Supplied information
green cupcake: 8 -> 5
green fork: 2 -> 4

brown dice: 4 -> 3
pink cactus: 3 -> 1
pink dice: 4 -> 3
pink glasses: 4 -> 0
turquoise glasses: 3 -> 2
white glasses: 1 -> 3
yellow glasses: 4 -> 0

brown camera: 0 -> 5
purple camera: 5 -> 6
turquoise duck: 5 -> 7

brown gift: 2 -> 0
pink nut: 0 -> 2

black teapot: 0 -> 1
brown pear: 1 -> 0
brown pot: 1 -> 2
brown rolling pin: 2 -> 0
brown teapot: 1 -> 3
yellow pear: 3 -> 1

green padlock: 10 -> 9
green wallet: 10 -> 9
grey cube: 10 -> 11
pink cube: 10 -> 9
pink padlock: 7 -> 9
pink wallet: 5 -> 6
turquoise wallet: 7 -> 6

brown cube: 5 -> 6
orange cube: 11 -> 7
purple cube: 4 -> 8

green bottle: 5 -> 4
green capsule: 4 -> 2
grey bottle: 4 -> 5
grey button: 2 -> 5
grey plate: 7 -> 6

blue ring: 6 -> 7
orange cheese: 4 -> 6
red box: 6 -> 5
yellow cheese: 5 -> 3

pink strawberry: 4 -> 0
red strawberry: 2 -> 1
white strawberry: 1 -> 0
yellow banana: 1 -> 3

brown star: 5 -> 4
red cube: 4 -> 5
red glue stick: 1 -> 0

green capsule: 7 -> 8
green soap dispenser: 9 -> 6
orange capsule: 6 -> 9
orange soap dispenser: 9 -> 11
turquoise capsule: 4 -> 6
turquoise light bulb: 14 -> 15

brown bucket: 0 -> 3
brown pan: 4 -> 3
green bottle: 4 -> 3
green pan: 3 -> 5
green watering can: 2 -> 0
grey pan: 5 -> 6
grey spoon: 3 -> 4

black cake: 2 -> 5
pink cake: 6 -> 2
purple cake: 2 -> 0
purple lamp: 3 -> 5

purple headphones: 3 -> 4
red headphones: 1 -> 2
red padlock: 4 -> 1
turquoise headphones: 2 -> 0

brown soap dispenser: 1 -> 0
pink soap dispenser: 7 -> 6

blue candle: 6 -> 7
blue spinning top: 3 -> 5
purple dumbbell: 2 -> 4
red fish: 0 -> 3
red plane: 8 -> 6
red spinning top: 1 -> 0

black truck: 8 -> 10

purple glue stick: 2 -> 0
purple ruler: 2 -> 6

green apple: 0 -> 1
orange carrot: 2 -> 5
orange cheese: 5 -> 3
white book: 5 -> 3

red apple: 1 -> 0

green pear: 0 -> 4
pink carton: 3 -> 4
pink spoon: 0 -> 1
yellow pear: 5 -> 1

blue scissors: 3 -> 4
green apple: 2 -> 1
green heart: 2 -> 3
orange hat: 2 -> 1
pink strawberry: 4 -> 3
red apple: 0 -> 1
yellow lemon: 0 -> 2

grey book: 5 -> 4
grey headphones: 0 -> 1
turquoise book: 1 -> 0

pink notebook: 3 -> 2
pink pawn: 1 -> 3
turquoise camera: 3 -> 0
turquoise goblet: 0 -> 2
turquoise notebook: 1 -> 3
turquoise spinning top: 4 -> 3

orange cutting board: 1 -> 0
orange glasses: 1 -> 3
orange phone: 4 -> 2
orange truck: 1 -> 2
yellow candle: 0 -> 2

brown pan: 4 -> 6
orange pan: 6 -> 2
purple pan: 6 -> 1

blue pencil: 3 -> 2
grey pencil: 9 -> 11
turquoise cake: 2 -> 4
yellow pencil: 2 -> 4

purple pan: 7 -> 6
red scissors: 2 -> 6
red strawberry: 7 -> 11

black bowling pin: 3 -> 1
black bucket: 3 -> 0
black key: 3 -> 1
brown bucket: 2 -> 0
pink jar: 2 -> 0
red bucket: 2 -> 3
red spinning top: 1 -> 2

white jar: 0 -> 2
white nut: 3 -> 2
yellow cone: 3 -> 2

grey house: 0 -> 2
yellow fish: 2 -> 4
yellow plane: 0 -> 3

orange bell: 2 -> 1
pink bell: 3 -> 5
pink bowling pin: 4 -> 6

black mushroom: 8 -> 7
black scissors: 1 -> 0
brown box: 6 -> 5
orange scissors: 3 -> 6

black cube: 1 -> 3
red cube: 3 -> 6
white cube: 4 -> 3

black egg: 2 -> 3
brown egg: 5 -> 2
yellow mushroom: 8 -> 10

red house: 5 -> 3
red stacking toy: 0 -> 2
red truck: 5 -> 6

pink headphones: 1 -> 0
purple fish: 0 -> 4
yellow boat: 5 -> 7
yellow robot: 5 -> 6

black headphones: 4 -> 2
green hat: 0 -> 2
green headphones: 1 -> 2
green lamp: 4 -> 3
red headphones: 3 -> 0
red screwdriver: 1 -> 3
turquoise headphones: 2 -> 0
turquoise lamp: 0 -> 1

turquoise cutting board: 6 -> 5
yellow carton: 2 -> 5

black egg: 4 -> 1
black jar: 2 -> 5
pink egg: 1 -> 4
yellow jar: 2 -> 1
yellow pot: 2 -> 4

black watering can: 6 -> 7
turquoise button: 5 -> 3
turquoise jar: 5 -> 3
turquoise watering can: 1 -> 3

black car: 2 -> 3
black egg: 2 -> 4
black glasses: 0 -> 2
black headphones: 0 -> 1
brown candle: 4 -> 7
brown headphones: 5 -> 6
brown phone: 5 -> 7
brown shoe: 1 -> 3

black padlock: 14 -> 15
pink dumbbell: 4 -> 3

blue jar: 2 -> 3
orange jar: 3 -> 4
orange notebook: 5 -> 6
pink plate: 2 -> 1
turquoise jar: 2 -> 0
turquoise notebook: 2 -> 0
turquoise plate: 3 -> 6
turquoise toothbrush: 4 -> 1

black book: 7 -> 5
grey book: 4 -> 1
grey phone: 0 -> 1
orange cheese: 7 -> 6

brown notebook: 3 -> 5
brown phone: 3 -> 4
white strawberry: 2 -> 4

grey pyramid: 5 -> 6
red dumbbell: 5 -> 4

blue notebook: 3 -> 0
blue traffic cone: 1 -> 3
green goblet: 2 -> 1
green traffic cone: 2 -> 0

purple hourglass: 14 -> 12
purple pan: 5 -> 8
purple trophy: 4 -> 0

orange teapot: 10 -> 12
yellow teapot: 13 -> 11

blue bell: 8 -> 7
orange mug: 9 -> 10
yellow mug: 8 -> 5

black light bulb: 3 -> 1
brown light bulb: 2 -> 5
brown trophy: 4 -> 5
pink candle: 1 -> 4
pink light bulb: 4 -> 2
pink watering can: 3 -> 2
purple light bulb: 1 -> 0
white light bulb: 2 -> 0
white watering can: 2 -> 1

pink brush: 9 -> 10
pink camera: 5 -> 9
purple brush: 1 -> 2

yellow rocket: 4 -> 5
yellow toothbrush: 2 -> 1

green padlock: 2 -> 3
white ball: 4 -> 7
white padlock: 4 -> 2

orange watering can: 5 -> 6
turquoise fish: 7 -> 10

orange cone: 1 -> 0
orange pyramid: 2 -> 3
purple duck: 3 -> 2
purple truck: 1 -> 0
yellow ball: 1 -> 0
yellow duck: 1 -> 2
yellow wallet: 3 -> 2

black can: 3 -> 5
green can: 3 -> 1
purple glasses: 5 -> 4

What the task requires
Among the lines above, find the one with "brown cube: 5 -> 6" and the one with "white strawberry: 1 -> 0". Quote both and everything between them, exactly.

Output below
brown cube: 5 -> 6
orange cube: 11 -> 7
purple cube: 4 -> 8

green bottle: 5 -> 4
green capsule: 4 -> 2
grey bottle: 4 -> 5
grey button: 2 -> 5
grey plate: 7 -> 6

blue ring: 6 -> 7
orange cheese: 4 -> 6
red box: 6 -> 5
yellow cheese: 5 -> 3

pink strawberry: 4 -> 0
red strawberry: 2 -> 1
white strawberry: 1 -> 0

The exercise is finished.